Without the pictures, output the records below word for word.

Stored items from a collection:
== Segment start ==

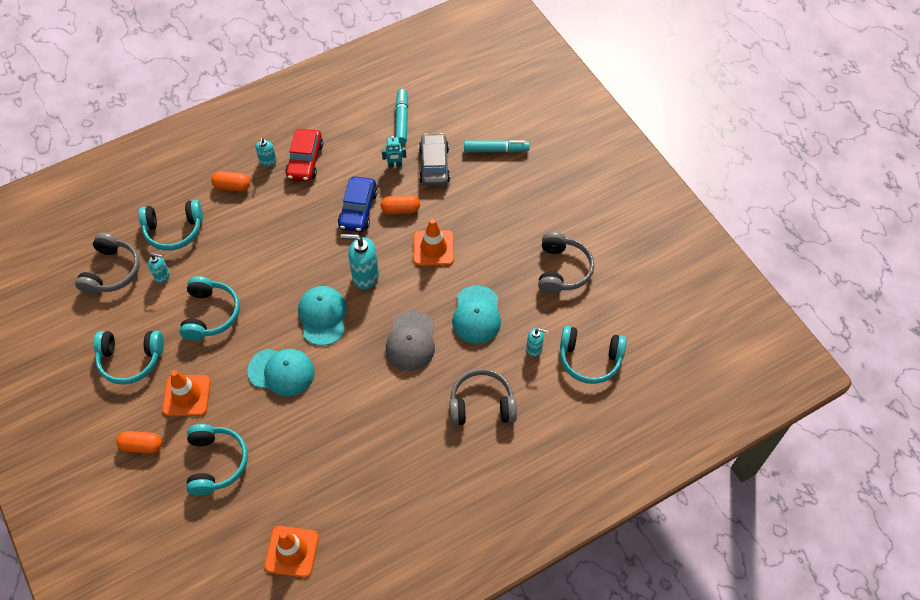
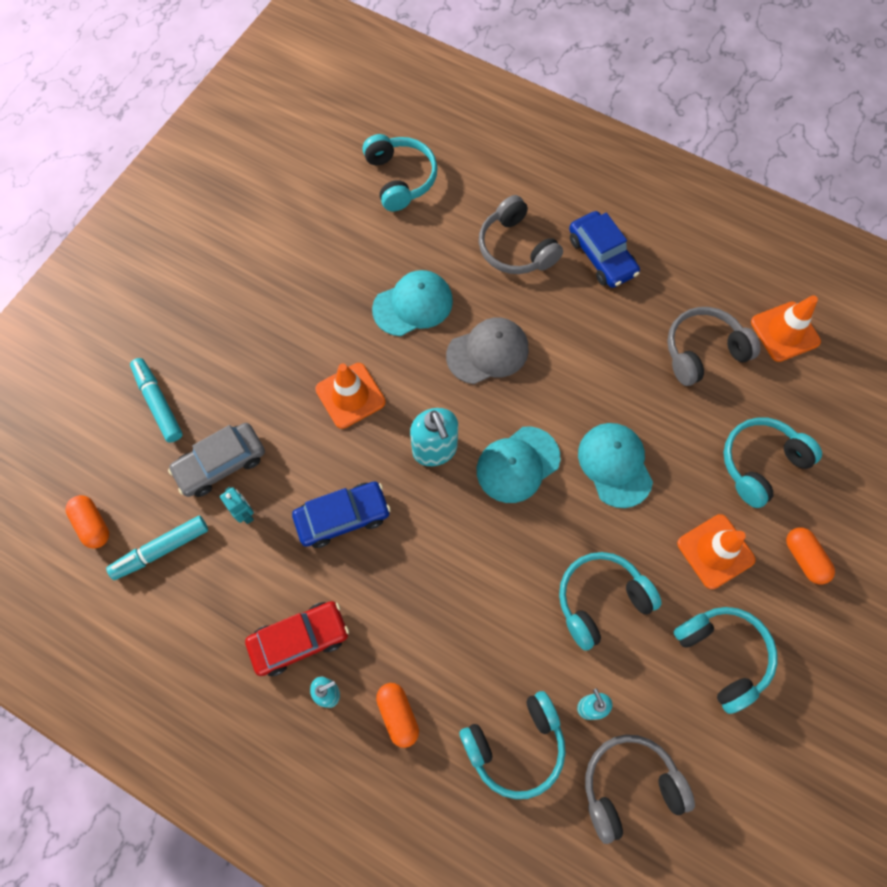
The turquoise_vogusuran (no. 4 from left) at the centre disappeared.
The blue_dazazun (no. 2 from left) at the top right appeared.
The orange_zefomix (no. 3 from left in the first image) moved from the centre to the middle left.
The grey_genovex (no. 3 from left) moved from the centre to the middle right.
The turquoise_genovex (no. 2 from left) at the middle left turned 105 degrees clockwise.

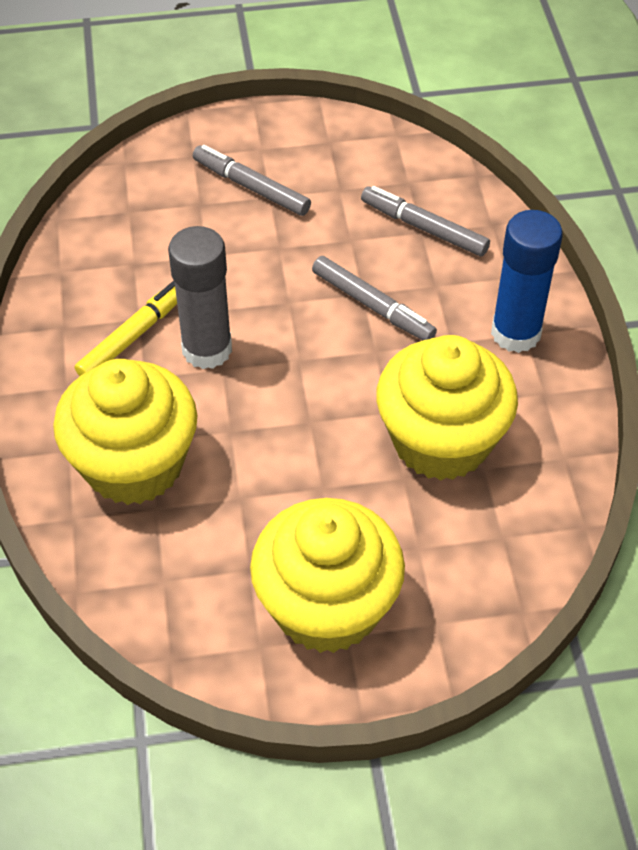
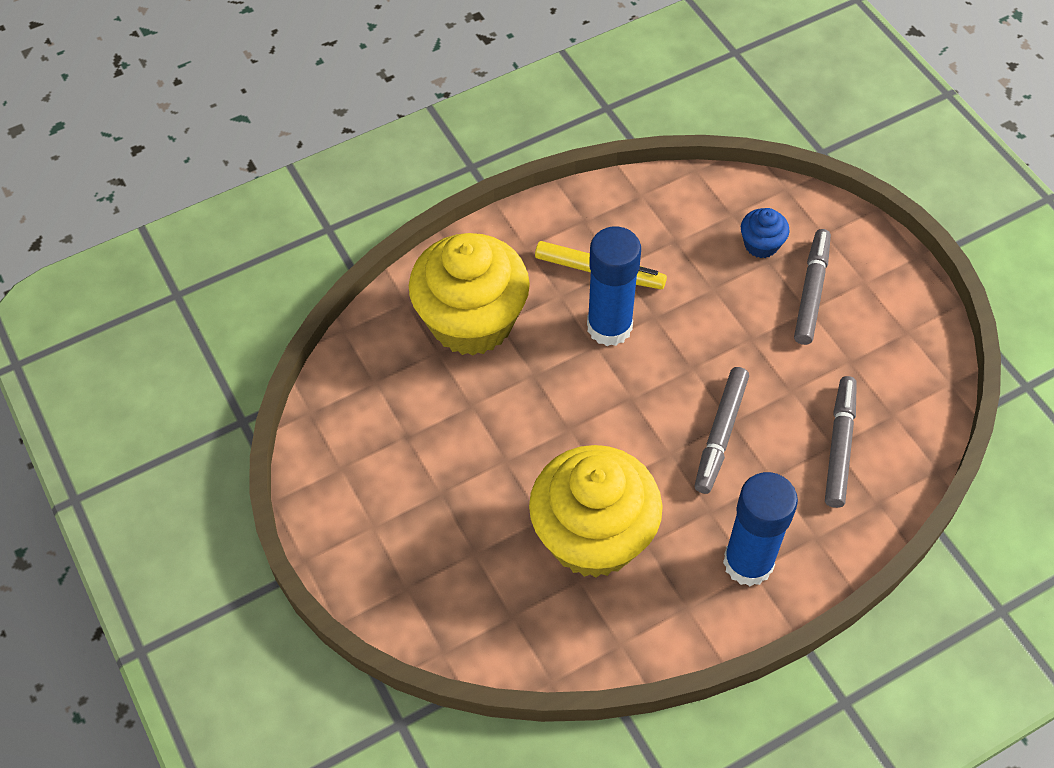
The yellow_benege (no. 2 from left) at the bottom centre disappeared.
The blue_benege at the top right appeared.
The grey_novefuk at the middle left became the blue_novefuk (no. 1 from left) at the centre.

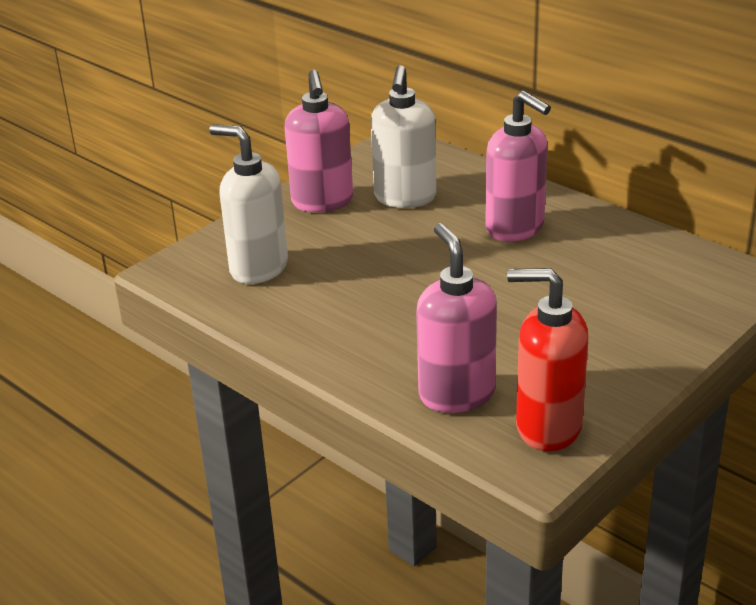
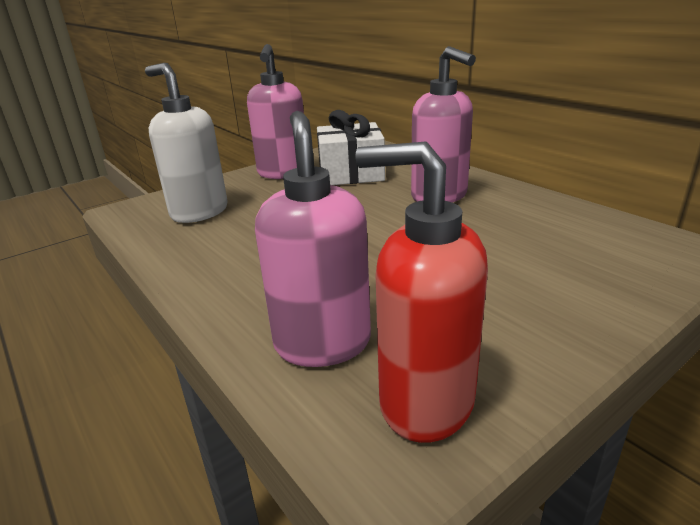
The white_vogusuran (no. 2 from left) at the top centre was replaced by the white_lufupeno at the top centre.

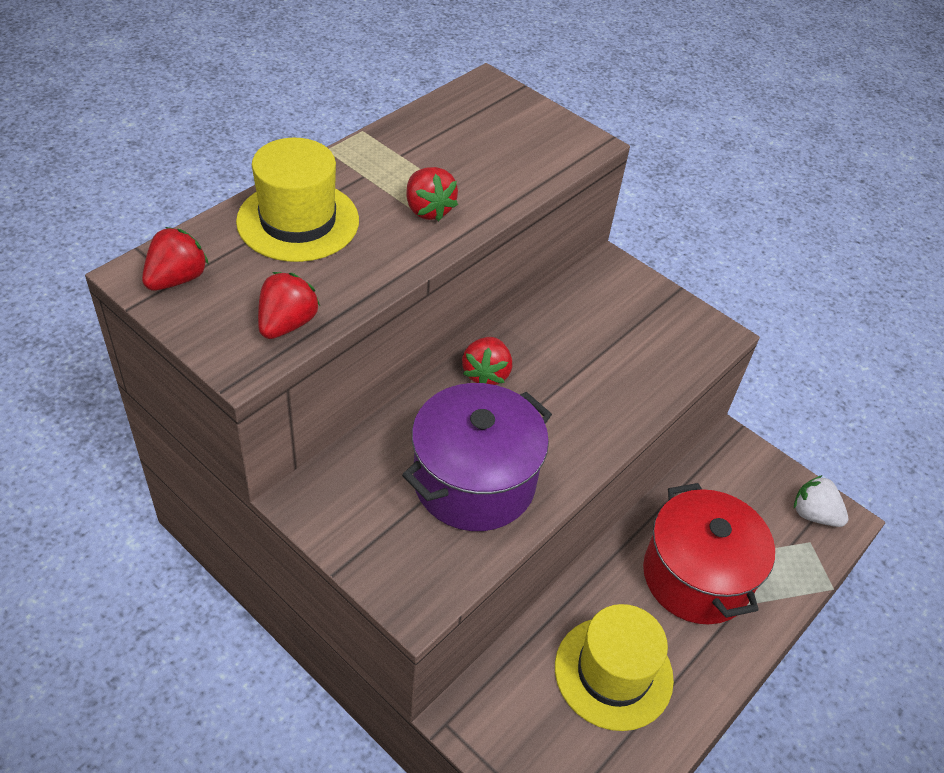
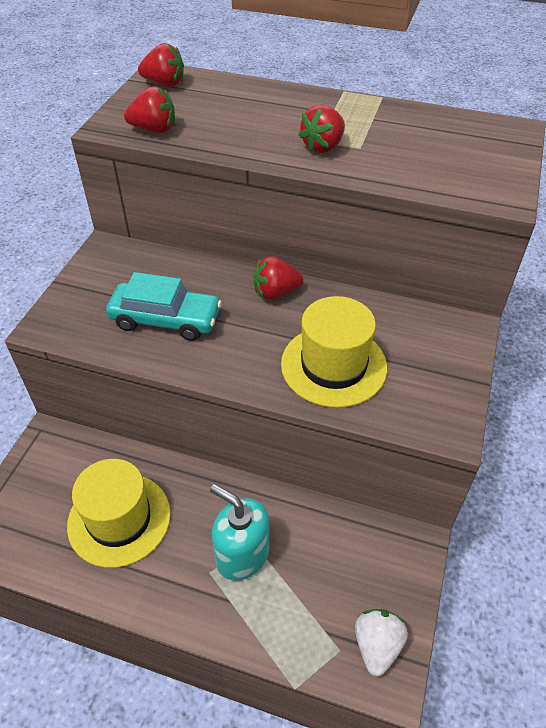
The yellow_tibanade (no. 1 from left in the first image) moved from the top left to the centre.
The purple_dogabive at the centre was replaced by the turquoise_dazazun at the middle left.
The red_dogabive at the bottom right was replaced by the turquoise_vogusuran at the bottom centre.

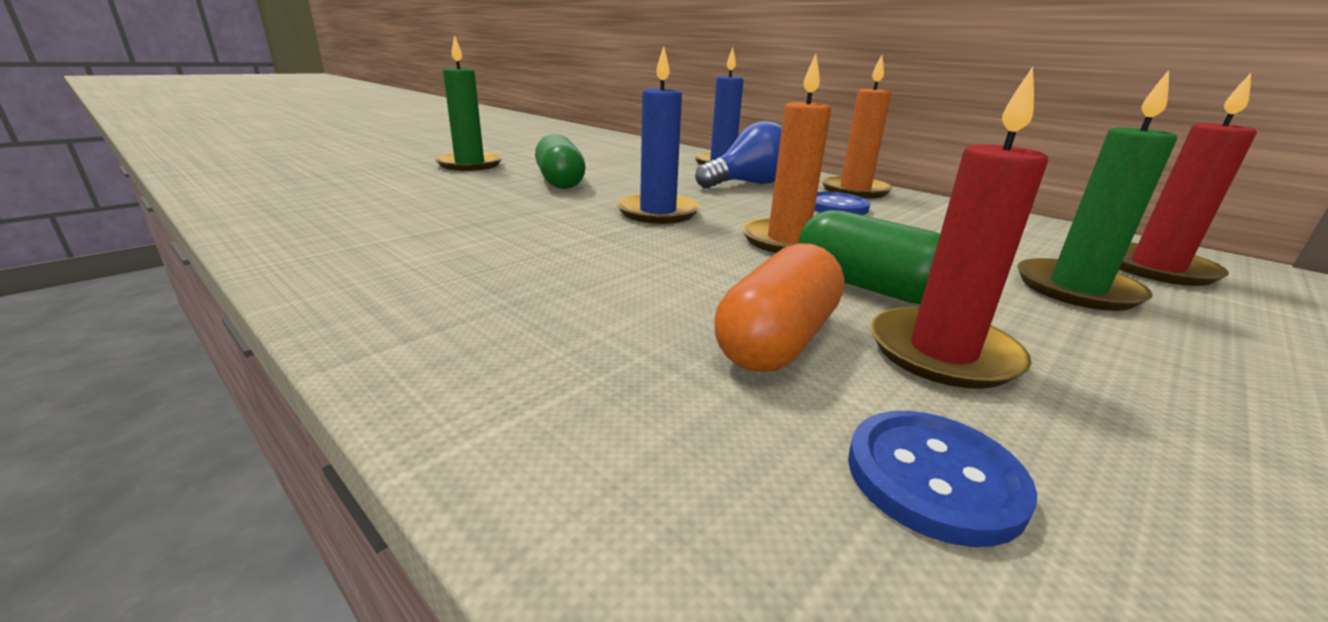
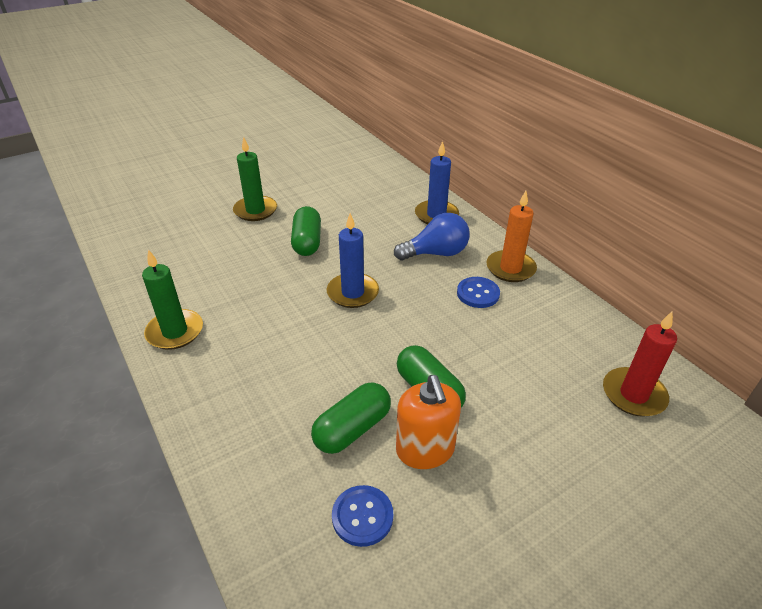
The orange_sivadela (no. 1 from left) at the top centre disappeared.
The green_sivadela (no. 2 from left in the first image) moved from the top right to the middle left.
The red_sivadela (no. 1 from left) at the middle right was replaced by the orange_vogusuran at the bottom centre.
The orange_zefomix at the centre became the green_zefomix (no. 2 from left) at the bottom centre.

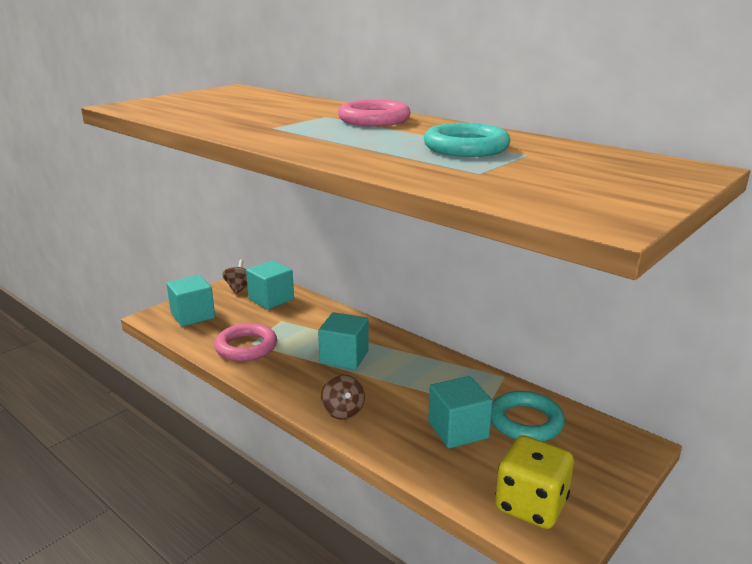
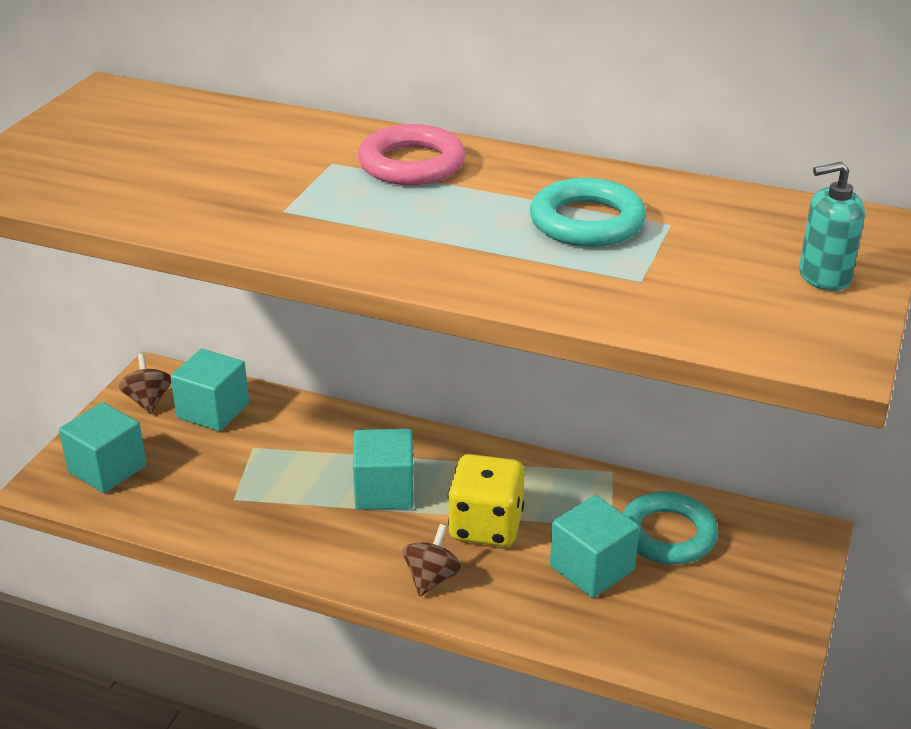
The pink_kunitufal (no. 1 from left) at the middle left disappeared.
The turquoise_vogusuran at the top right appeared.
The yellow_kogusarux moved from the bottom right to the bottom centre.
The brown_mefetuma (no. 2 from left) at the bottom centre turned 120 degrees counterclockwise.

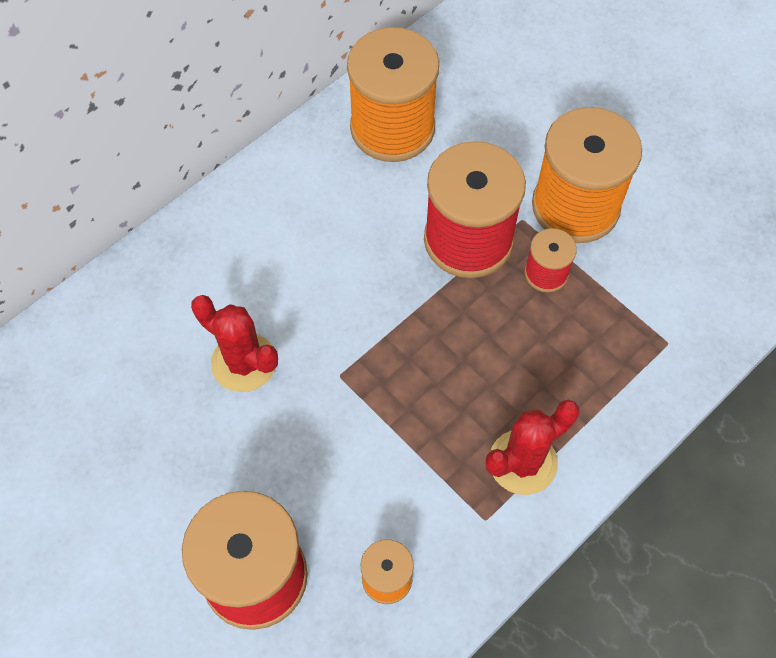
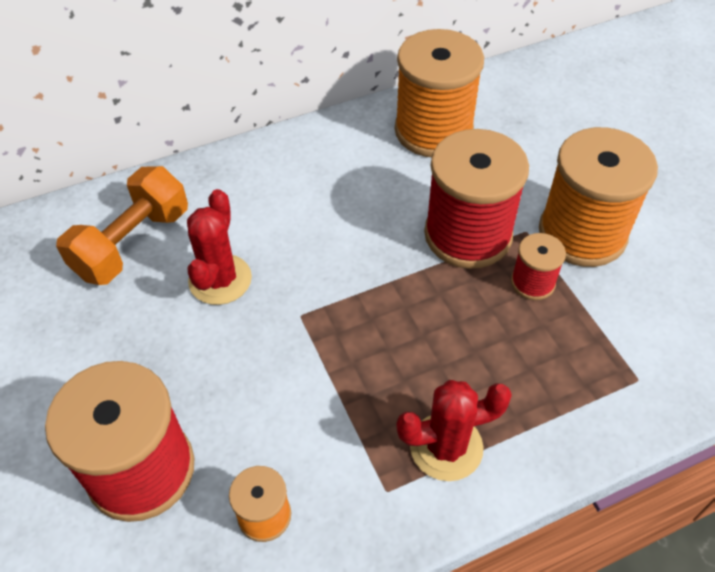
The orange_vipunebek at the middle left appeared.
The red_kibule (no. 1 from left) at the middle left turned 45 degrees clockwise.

== Segment end ==

> **Solution for this exercise**
The turquoise_vogusuran (no. 4 from left) at the centre disappeared.
The blue_dazazun (no. 2 from left) at the top right appeared.
The orange_zefomix (no. 3 from left in the first image) moved from the centre to the middle left.
The grey_genovex (no. 3 from left) moved from the centre to the middle right.
The turquoise_genovex (no. 2 from left) at the middle left turned 105 degrees clockwise.

The yellow_benege (no. 2 from left) at the bottom centre disappeared.
The blue_benege at the top right appeared.
The grey_novefuk at the middle left became the blue_novefuk (no. 1 from left) at the centre.

The white_vogusuran (no. 2 from left) at the top centre was replaced by the white_lufupeno at the top centre.

The yellow_tibanade (no. 1 from left in the first image) moved from the top left to the centre.
The purple_dogabive at the centre was replaced by the turquoise_dazazun at the middle left.
The red_dogabive at the bottom right was replaced by the turquoise_vogusuran at the bottom centre.

The orange_sivadela (no. 1 from left) at the top centre disappeared.
The green_sivadela (no. 2 from left in the first image) moved from the top right to the middle left.
The red_sivadela (no. 1 from left) at the middle right was replaced by the orange_vogusuran at the bottom centre.
The orange_zefomix at the centre became the green_zefomix (no. 2 from left) at the bottom centre.

The pink_kunitufal (no. 1 from left) at the middle left disappeared.
The turquoise_vogusuran at the top right appeared.
The yellow_kogusarux moved from the bottom right to the bottom centre.
The brown_mefetuma (no. 2 from left) at the bottom centre turned 120 degrees counterclockwise.

The orange_vipunebek at the middle left appeared.
The red_kibule (no. 1 from left) at the middle left turned 45 degrees clockwise.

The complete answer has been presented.